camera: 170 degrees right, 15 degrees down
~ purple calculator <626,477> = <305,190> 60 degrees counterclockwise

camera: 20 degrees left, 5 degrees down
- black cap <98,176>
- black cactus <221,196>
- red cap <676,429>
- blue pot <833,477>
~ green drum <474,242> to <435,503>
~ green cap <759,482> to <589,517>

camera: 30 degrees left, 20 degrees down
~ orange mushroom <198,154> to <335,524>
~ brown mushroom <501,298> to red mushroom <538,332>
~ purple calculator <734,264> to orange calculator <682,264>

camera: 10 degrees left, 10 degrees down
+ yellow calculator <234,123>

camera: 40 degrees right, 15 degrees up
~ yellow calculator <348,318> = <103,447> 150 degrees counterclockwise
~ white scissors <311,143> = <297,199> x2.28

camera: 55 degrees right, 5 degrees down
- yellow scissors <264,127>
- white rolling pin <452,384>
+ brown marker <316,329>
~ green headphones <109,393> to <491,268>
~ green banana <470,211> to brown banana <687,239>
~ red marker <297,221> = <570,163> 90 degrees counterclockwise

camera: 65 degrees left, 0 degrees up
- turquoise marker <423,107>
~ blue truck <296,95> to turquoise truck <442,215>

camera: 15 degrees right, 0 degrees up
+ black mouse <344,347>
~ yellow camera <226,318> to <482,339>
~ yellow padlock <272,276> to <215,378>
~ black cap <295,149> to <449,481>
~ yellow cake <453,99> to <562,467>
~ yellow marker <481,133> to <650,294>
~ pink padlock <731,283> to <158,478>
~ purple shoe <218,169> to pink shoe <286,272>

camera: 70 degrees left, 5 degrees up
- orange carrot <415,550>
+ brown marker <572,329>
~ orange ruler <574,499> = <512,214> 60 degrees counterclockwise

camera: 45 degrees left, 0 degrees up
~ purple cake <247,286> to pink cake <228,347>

******

What you will do:
Repeat the records above exactly, leaving none out.

Solution to this problem:
camera: 170 degrees right, 15 degrees down
~ purple calculator <626,477> = <305,190> 60 degrees counterclockwise

camera: 20 degrees left, 5 degrees down
- black cap <98,176>
- black cactus <221,196>
- red cap <676,429>
- blue pot <833,477>
~ green drum <474,242> to <435,503>
~ green cap <759,482> to <589,517>

camera: 30 degrees left, 20 degrees down
~ orange mushroom <198,154> to <335,524>
~ brown mushroom <501,298> to red mushroom <538,332>
~ purple calculator <734,264> to orange calculator <682,264>

camera: 10 degrees left, 10 degrees down
+ yellow calculator <234,123>

camera: 40 degrees right, 15 degrees up
~ yellow calculator <348,318> = <103,447> 150 degrees counterclockwise
~ white scissors <311,143> = <297,199> x2.28

camera: 55 degrees right, 5 degrees down
- yellow scissors <264,127>
- white rolling pin <452,384>
+ brown marker <316,329>
~ green headphones <109,393> to <491,268>
~ green banana <470,211> to brown banana <687,239>
~ red marker <297,221> = <570,163> 90 degrees counterclockwise

camera: 65 degrees left, 0 degrees up
- turquoise marker <423,107>
~ blue truck <296,95> to turquoise truck <442,215>

camera: 15 degrees right, 0 degrees up
+ black mouse <344,347>
~ yellow camera <226,318> to <482,339>
~ yellow padlock <272,276> to <215,378>
~ black cap <295,149> to <449,481>
~ yellow cake <453,99> to <562,467>
~ yellow marker <481,133> to <650,294>
~ pink padlock <731,283> to <158,478>
~ purple shoe <218,169> to pink shoe <286,272>

camera: 70 degrees left, 5 degrees up
- orange carrot <415,550>
+ brown marker <572,329>
~ orange ruler <574,499> = <512,214> 60 degrees counterclockwise

camera: 45 degrees left, 0 degrees up
~ purple cake <247,286> to pink cake <228,347>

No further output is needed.